[[ Data for this task open ]]

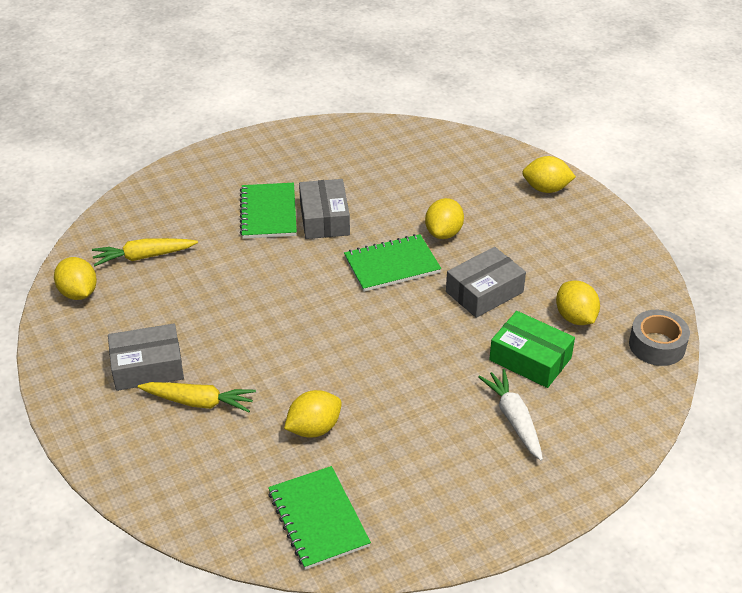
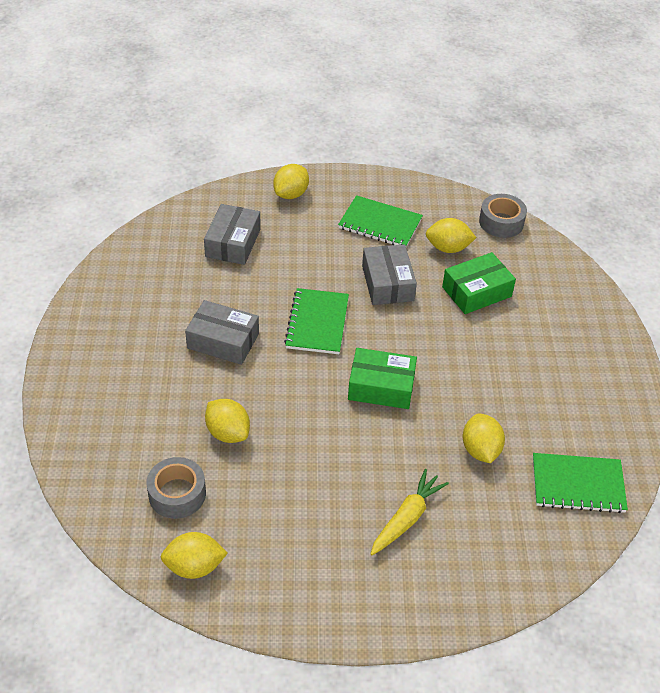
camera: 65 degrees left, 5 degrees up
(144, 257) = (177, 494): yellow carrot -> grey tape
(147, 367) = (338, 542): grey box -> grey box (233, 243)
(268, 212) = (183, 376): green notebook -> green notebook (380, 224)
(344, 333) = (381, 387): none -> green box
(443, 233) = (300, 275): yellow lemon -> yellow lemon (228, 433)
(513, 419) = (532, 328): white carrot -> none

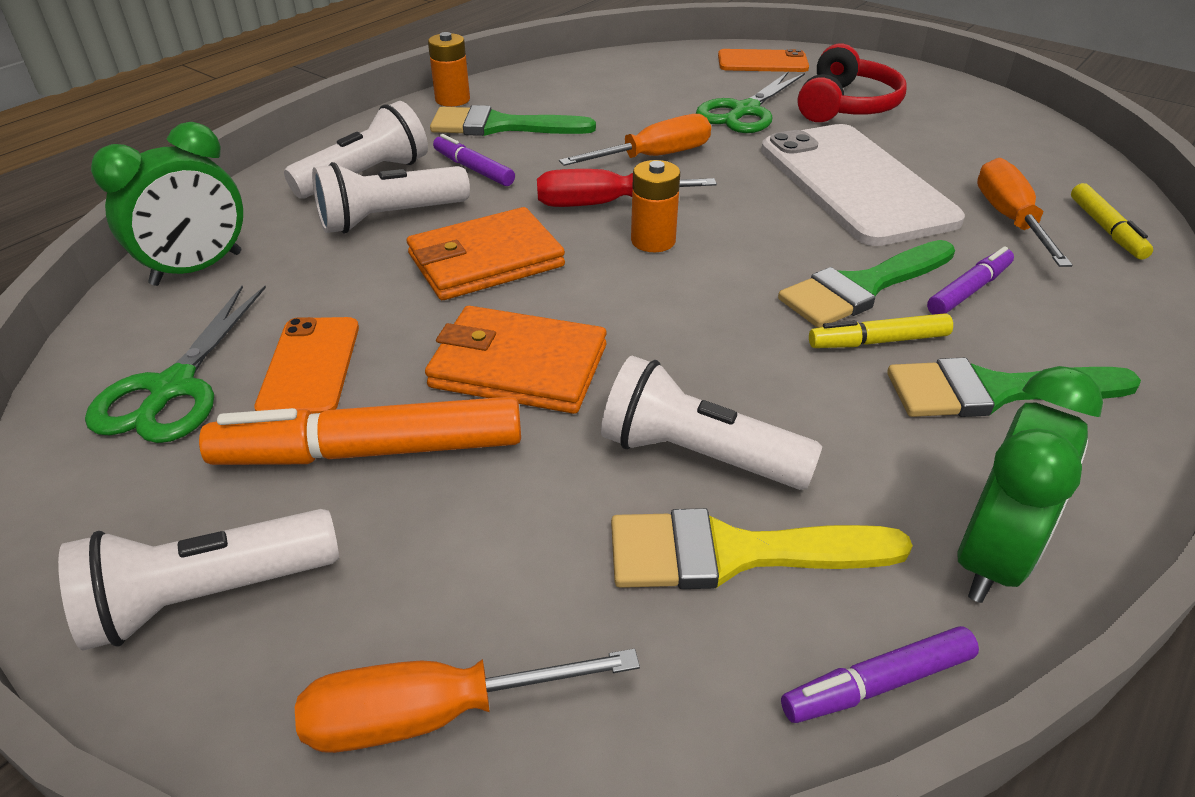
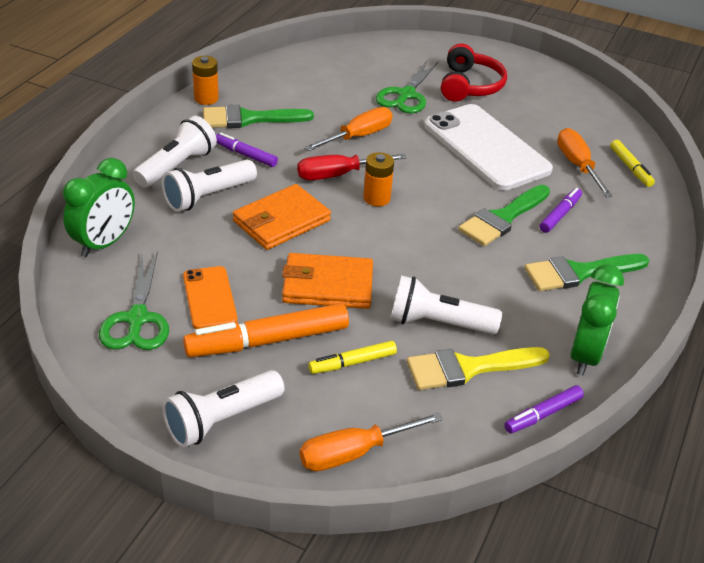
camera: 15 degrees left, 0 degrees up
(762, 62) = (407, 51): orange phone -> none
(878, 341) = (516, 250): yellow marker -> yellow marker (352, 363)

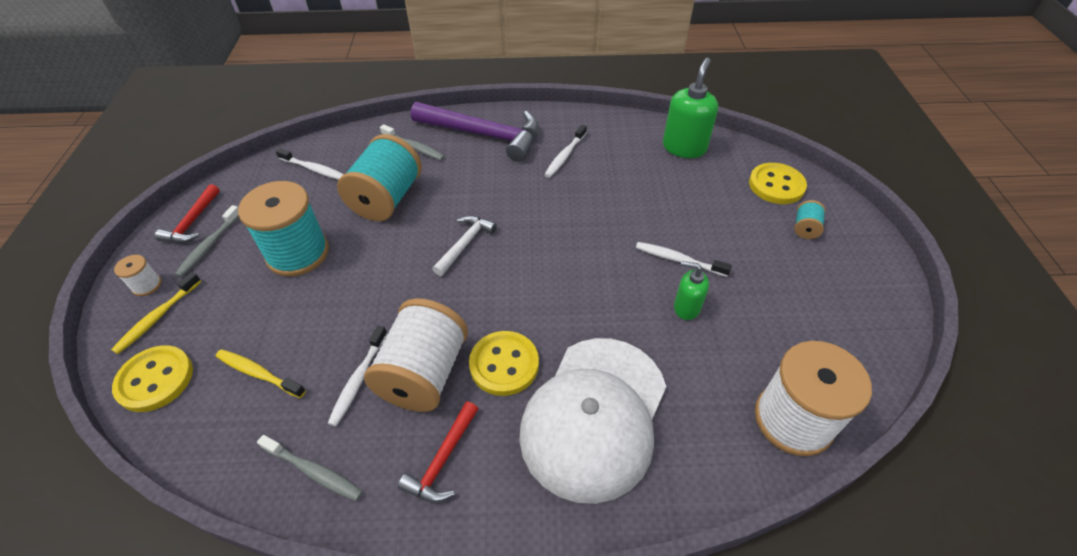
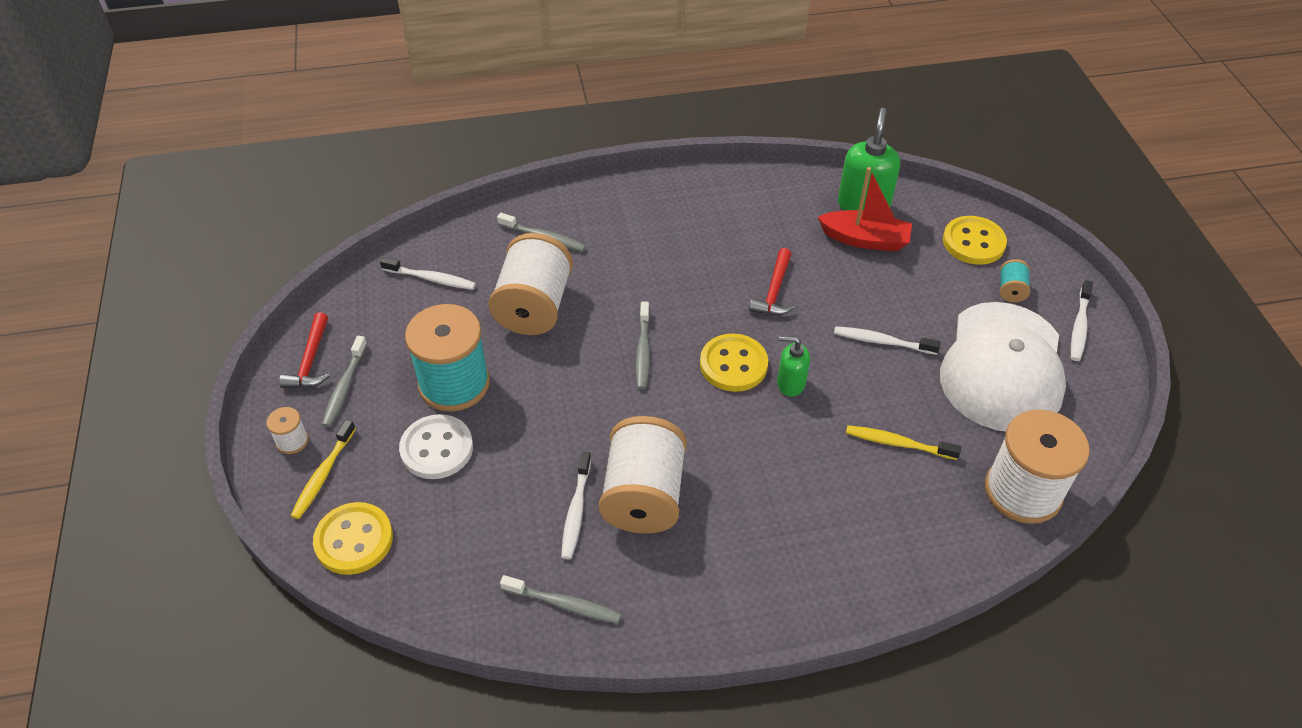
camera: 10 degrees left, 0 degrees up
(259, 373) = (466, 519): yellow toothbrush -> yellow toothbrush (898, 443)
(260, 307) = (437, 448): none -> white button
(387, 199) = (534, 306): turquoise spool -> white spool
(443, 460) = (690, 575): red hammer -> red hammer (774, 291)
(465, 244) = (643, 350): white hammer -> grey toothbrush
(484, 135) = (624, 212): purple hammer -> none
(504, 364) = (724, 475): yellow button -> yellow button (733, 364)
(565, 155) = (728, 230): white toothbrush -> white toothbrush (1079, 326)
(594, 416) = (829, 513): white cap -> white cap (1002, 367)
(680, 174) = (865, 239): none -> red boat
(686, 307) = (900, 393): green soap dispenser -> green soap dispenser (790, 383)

[[ Data for this task closed ]]

Please transcribe exactly the lines from the one containing "(762, 62) = (407, 51): orange phone -> none" through the final line of the data, including both, and nothing else. Pictures are to be left out.

(762, 62) = (407, 51): orange phone -> none
(878, 341) = (516, 250): yellow marker -> yellow marker (352, 363)

camera: 10 degrees left, 0 degrees up
(259, 373) = (466, 519): yellow toothbrush -> yellow toothbrush (898, 443)
(260, 307) = (437, 448): none -> white button
(387, 199) = (534, 306): turquoise spool -> white spool
(443, 460) = (690, 575): red hammer -> red hammer (774, 291)
(465, 244) = (643, 350): white hammer -> grey toothbrush
(484, 135) = (624, 212): purple hammer -> none
(504, 364) = (724, 475): yellow button -> yellow button (733, 364)
(565, 155) = (728, 230): white toothbrush -> white toothbrush (1079, 326)
(594, 416) = (829, 513): white cap -> white cap (1002, 367)
(680, 174) = (865, 239): none -> red boat
(686, 307) = (900, 393): green soap dispenser -> green soap dispenser (790, 383)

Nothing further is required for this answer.